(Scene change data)
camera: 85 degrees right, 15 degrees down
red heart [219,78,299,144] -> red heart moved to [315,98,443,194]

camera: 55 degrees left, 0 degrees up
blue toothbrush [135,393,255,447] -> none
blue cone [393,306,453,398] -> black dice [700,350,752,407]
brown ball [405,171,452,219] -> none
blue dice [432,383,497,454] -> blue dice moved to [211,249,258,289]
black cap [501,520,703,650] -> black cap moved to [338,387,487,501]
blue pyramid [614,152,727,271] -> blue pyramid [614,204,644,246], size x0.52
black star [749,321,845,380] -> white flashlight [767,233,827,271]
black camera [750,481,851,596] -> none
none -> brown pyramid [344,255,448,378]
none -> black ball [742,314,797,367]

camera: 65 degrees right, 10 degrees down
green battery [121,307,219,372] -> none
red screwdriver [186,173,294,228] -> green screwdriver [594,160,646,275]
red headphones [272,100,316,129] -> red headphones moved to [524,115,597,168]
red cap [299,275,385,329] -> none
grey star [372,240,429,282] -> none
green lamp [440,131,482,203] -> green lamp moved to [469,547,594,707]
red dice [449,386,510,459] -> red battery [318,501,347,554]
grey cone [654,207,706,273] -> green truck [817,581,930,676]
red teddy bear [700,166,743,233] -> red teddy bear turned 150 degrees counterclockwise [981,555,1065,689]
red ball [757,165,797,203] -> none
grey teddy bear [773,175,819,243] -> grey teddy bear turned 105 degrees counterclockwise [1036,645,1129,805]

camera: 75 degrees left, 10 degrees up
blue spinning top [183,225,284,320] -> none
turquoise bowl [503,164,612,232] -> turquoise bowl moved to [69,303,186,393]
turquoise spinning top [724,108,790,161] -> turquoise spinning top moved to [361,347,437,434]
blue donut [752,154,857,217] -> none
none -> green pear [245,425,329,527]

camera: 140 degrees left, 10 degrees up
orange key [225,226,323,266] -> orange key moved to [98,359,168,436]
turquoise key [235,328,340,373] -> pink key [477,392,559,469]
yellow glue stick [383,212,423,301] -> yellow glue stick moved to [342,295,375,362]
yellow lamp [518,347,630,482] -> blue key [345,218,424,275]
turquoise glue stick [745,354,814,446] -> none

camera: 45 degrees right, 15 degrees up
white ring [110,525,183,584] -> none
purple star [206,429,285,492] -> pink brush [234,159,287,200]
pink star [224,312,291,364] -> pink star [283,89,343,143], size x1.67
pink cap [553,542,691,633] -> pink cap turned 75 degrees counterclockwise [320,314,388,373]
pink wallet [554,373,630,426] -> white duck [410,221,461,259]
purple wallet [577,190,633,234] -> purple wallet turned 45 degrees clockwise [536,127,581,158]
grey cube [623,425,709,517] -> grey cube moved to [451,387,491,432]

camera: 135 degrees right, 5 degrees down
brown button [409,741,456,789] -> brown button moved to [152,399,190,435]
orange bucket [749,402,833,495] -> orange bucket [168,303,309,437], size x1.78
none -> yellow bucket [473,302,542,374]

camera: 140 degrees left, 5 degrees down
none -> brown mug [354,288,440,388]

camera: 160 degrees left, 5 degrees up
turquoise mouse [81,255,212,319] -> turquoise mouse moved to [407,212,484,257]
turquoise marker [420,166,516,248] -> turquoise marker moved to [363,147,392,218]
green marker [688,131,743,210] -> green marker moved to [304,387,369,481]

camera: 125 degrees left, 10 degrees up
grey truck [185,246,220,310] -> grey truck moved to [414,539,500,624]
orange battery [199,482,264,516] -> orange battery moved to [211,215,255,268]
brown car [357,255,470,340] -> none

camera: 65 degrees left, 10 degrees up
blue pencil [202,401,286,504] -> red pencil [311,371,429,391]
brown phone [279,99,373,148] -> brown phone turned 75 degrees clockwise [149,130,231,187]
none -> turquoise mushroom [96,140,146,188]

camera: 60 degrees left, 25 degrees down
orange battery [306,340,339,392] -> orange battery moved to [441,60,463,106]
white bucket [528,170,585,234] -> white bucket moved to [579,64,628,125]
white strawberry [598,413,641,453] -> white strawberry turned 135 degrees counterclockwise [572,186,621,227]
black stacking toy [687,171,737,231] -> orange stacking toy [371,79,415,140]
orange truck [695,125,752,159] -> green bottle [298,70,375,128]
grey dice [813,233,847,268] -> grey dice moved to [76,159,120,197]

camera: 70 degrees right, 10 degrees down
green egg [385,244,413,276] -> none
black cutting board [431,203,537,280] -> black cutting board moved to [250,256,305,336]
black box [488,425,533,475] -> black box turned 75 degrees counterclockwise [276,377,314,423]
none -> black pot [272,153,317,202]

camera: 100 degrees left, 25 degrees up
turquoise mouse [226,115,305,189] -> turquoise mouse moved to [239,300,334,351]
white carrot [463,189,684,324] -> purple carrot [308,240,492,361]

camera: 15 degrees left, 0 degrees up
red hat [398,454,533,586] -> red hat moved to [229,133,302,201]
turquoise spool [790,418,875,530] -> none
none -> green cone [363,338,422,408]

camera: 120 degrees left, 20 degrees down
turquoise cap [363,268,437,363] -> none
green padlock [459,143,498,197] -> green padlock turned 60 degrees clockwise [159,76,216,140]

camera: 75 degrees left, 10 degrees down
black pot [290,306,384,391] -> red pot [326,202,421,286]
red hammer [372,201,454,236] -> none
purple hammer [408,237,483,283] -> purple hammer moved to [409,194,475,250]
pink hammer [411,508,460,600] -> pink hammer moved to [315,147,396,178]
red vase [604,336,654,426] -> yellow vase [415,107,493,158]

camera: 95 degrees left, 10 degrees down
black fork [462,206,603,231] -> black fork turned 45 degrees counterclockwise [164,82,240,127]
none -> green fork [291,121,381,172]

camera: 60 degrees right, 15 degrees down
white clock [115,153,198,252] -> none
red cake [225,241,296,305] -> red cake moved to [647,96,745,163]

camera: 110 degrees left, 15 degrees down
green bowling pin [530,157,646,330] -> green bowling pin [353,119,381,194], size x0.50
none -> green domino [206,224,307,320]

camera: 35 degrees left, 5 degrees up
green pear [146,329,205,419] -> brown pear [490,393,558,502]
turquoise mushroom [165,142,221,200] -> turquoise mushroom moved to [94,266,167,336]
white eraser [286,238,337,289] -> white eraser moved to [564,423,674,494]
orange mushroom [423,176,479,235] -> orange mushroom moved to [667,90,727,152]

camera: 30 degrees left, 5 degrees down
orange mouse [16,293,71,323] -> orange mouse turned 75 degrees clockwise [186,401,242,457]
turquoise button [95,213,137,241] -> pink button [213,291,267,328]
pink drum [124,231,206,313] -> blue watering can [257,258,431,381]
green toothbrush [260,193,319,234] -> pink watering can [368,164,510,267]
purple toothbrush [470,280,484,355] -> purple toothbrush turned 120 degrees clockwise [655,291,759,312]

**The problem**
Nothing may be dropped or altered; repeat every record in full.

**Written reply**
camera: 85 degrees right, 15 degrees down
red heart [219,78,299,144] -> red heart moved to [315,98,443,194]

camera: 55 degrees left, 0 degrees up
blue toothbrush [135,393,255,447] -> none
blue cone [393,306,453,398] -> black dice [700,350,752,407]
brown ball [405,171,452,219] -> none
blue dice [432,383,497,454] -> blue dice moved to [211,249,258,289]
black cap [501,520,703,650] -> black cap moved to [338,387,487,501]
blue pyramid [614,152,727,271] -> blue pyramid [614,204,644,246], size x0.52
black star [749,321,845,380] -> white flashlight [767,233,827,271]
black camera [750,481,851,596] -> none
none -> brown pyramid [344,255,448,378]
none -> black ball [742,314,797,367]

camera: 65 degrees right, 10 degrees down
green battery [121,307,219,372] -> none
red screwdriver [186,173,294,228] -> green screwdriver [594,160,646,275]
red headphones [272,100,316,129] -> red headphones moved to [524,115,597,168]
red cap [299,275,385,329] -> none
grey star [372,240,429,282] -> none
green lamp [440,131,482,203] -> green lamp moved to [469,547,594,707]
red dice [449,386,510,459] -> red battery [318,501,347,554]
grey cone [654,207,706,273] -> green truck [817,581,930,676]
red teddy bear [700,166,743,233] -> red teddy bear turned 150 degrees counterclockwise [981,555,1065,689]
red ball [757,165,797,203] -> none
grey teddy bear [773,175,819,243] -> grey teddy bear turned 105 degrees counterclockwise [1036,645,1129,805]

camera: 75 degrees left, 10 degrees up
blue spinning top [183,225,284,320] -> none
turquoise bowl [503,164,612,232] -> turquoise bowl moved to [69,303,186,393]
turquoise spinning top [724,108,790,161] -> turquoise spinning top moved to [361,347,437,434]
blue donut [752,154,857,217] -> none
none -> green pear [245,425,329,527]

camera: 140 degrees left, 10 degrees up
orange key [225,226,323,266] -> orange key moved to [98,359,168,436]
turquoise key [235,328,340,373] -> pink key [477,392,559,469]
yellow glue stick [383,212,423,301] -> yellow glue stick moved to [342,295,375,362]
yellow lamp [518,347,630,482] -> blue key [345,218,424,275]
turquoise glue stick [745,354,814,446] -> none

camera: 45 degrees right, 15 degrees up
white ring [110,525,183,584] -> none
purple star [206,429,285,492] -> pink brush [234,159,287,200]
pink star [224,312,291,364] -> pink star [283,89,343,143], size x1.67
pink cap [553,542,691,633] -> pink cap turned 75 degrees counterclockwise [320,314,388,373]
pink wallet [554,373,630,426] -> white duck [410,221,461,259]
purple wallet [577,190,633,234] -> purple wallet turned 45 degrees clockwise [536,127,581,158]
grey cube [623,425,709,517] -> grey cube moved to [451,387,491,432]

camera: 135 degrees right, 5 degrees down
brown button [409,741,456,789] -> brown button moved to [152,399,190,435]
orange bucket [749,402,833,495] -> orange bucket [168,303,309,437], size x1.78
none -> yellow bucket [473,302,542,374]

camera: 140 degrees left, 5 degrees down
none -> brown mug [354,288,440,388]

camera: 160 degrees left, 5 degrees up
turquoise mouse [81,255,212,319] -> turquoise mouse moved to [407,212,484,257]
turquoise marker [420,166,516,248] -> turquoise marker moved to [363,147,392,218]
green marker [688,131,743,210] -> green marker moved to [304,387,369,481]

camera: 125 degrees left, 10 degrees up
grey truck [185,246,220,310] -> grey truck moved to [414,539,500,624]
orange battery [199,482,264,516] -> orange battery moved to [211,215,255,268]
brown car [357,255,470,340] -> none

camera: 65 degrees left, 10 degrees up
blue pencil [202,401,286,504] -> red pencil [311,371,429,391]
brown phone [279,99,373,148] -> brown phone turned 75 degrees clockwise [149,130,231,187]
none -> turquoise mushroom [96,140,146,188]

camera: 60 degrees left, 25 degrees down
orange battery [306,340,339,392] -> orange battery moved to [441,60,463,106]
white bucket [528,170,585,234] -> white bucket moved to [579,64,628,125]
white strawberry [598,413,641,453] -> white strawberry turned 135 degrees counterclockwise [572,186,621,227]
black stacking toy [687,171,737,231] -> orange stacking toy [371,79,415,140]
orange truck [695,125,752,159] -> green bottle [298,70,375,128]
grey dice [813,233,847,268] -> grey dice moved to [76,159,120,197]

camera: 70 degrees right, 10 degrees down
green egg [385,244,413,276] -> none
black cutting board [431,203,537,280] -> black cutting board moved to [250,256,305,336]
black box [488,425,533,475] -> black box turned 75 degrees counterclockwise [276,377,314,423]
none -> black pot [272,153,317,202]

camera: 100 degrees left, 25 degrees up
turquoise mouse [226,115,305,189] -> turquoise mouse moved to [239,300,334,351]
white carrot [463,189,684,324] -> purple carrot [308,240,492,361]

camera: 15 degrees left, 0 degrees up
red hat [398,454,533,586] -> red hat moved to [229,133,302,201]
turquoise spool [790,418,875,530] -> none
none -> green cone [363,338,422,408]

camera: 120 degrees left, 20 degrees down
turquoise cap [363,268,437,363] -> none
green padlock [459,143,498,197] -> green padlock turned 60 degrees clockwise [159,76,216,140]

camera: 75 degrees left, 10 degrees down
black pot [290,306,384,391] -> red pot [326,202,421,286]
red hammer [372,201,454,236] -> none
purple hammer [408,237,483,283] -> purple hammer moved to [409,194,475,250]
pink hammer [411,508,460,600] -> pink hammer moved to [315,147,396,178]
red vase [604,336,654,426] -> yellow vase [415,107,493,158]

camera: 95 degrees left, 10 degrees down
black fork [462,206,603,231] -> black fork turned 45 degrees counterclockwise [164,82,240,127]
none -> green fork [291,121,381,172]

camera: 60 degrees right, 15 degrees down
white clock [115,153,198,252] -> none
red cake [225,241,296,305] -> red cake moved to [647,96,745,163]

camera: 110 degrees left, 15 degrees down
green bowling pin [530,157,646,330] -> green bowling pin [353,119,381,194], size x0.50
none -> green domino [206,224,307,320]

camera: 35 degrees left, 5 degrees up
green pear [146,329,205,419] -> brown pear [490,393,558,502]
turquoise mushroom [165,142,221,200] -> turquoise mushroom moved to [94,266,167,336]
white eraser [286,238,337,289] -> white eraser moved to [564,423,674,494]
orange mushroom [423,176,479,235] -> orange mushroom moved to [667,90,727,152]

camera: 30 degrees left, 5 degrees down
orange mouse [16,293,71,323] -> orange mouse turned 75 degrees clockwise [186,401,242,457]
turquoise button [95,213,137,241] -> pink button [213,291,267,328]
pink drum [124,231,206,313] -> blue watering can [257,258,431,381]
green toothbrush [260,193,319,234] -> pink watering can [368,164,510,267]
purple toothbrush [470,280,484,355] -> purple toothbrush turned 120 degrees clockwise [655,291,759,312]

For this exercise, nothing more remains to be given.